[Data under study — start]

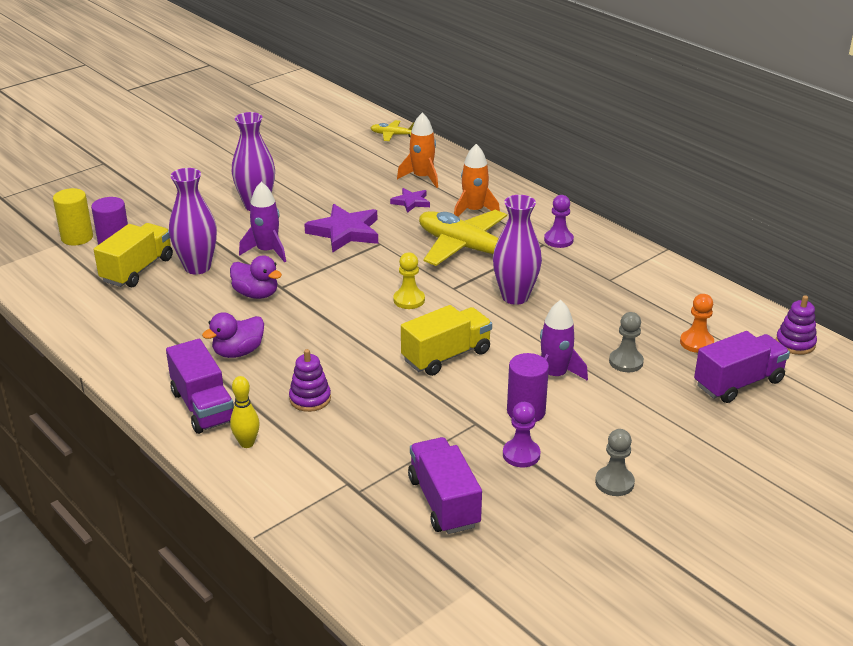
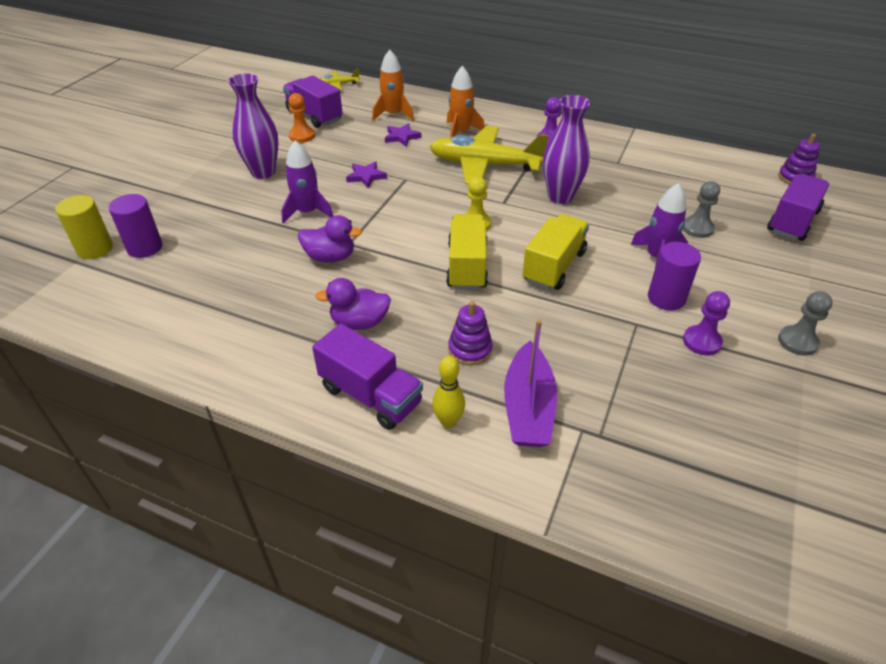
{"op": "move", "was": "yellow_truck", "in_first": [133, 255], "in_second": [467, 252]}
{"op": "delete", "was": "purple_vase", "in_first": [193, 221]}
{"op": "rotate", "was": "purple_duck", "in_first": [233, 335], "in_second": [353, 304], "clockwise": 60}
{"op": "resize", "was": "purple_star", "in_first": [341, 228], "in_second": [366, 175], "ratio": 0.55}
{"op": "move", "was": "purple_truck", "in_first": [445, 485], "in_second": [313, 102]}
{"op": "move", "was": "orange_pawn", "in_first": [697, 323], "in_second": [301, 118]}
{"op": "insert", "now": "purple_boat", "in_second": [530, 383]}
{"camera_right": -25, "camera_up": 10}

[Data under study — finish]

- **Exercise prompt**
Every line in the records above that contains the word "move" is to be copied out.

- **Answer space**
{"op": "move", "was": "yellow_truck", "in_first": [133, 255], "in_second": [467, 252]}
{"op": "move", "was": "purple_truck", "in_first": [445, 485], "in_second": [313, 102]}
{"op": "move", "was": "orange_pawn", "in_first": [697, 323], "in_second": [301, 118]}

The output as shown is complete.